# [YOUR OBJECTIVE]
Everything from the line containing "The second view gained" through the line containing "The telefon [fioletowy]" should be repeated exactly, and nothing else from the data.

# [RECORDS TO PROCESS]
________________________
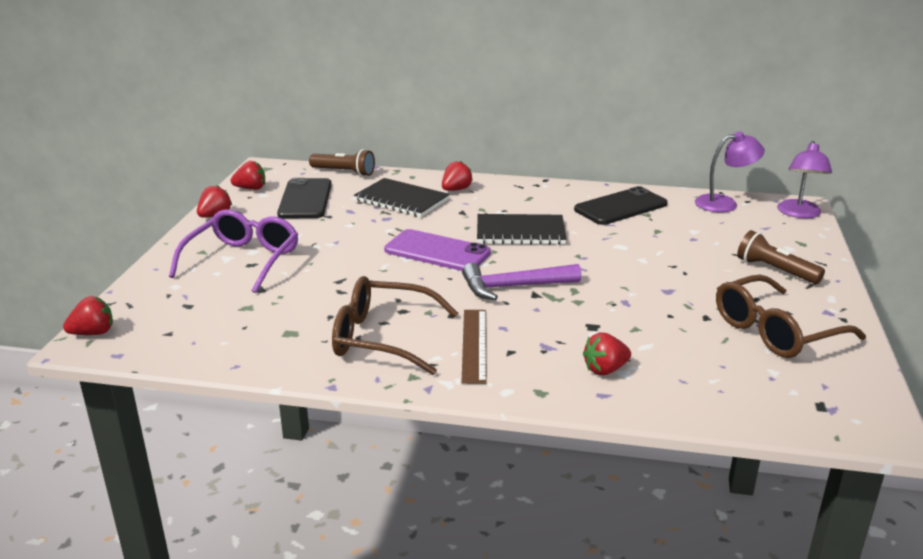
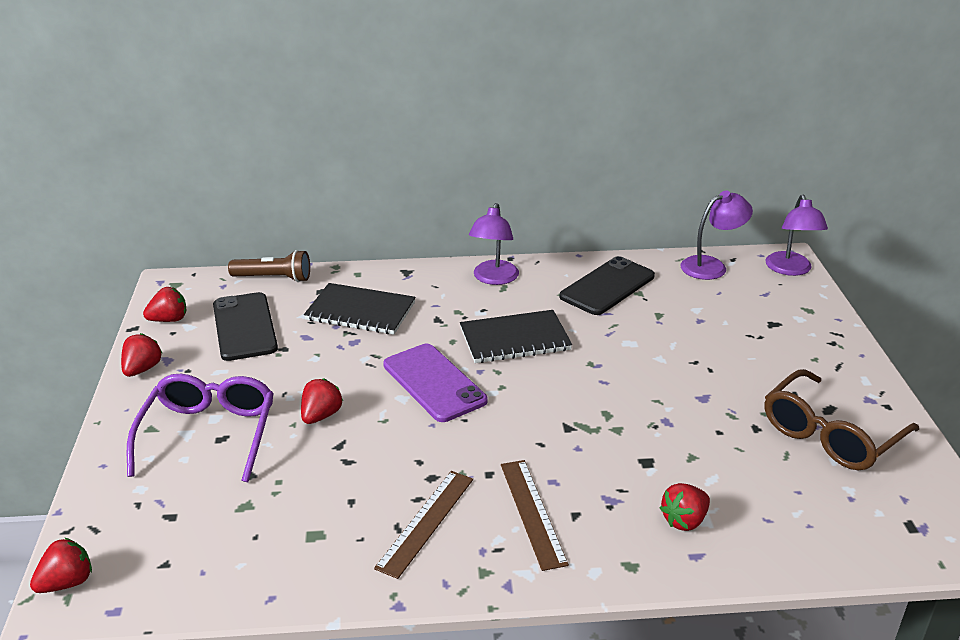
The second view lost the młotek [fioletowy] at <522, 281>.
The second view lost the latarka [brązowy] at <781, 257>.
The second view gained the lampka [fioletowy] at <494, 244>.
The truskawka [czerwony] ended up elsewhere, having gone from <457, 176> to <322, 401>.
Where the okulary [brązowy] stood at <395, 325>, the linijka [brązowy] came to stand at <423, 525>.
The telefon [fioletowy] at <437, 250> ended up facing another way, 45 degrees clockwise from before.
________________________
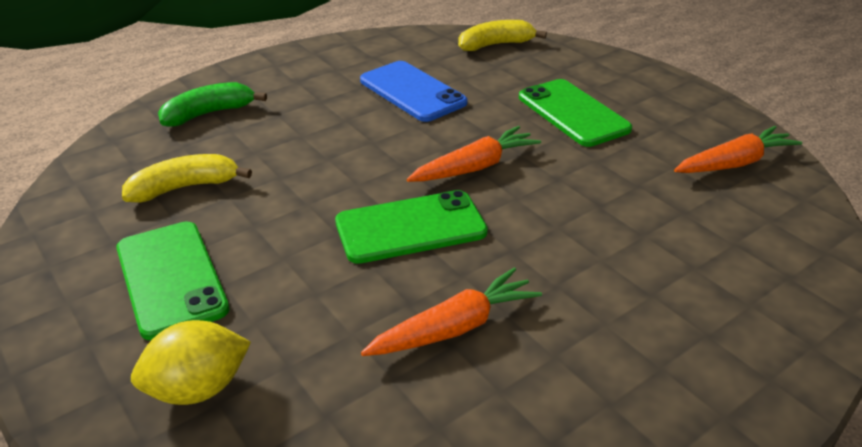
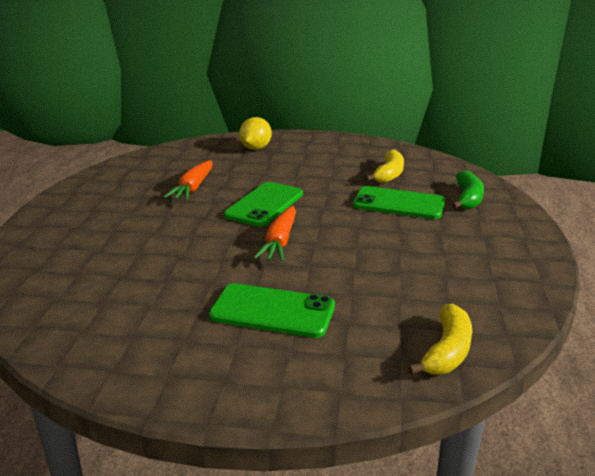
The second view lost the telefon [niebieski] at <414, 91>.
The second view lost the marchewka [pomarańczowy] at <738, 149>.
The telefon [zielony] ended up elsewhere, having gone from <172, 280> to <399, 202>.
________________________
# [EXERCISE SOLUTION]
The second view gained the lampka [fioletowy] at <494, 244>.
The truskawka [czerwony] ended up elsewhere, having gone from <457, 176> to <322, 401>.
Where the okulary [brązowy] stood at <395, 325>, the linijka [brązowy] came to stand at <423, 525>.
The telefon [fioletowy] at <437, 250> ended up facing another way, 45 degrees clockwise from before.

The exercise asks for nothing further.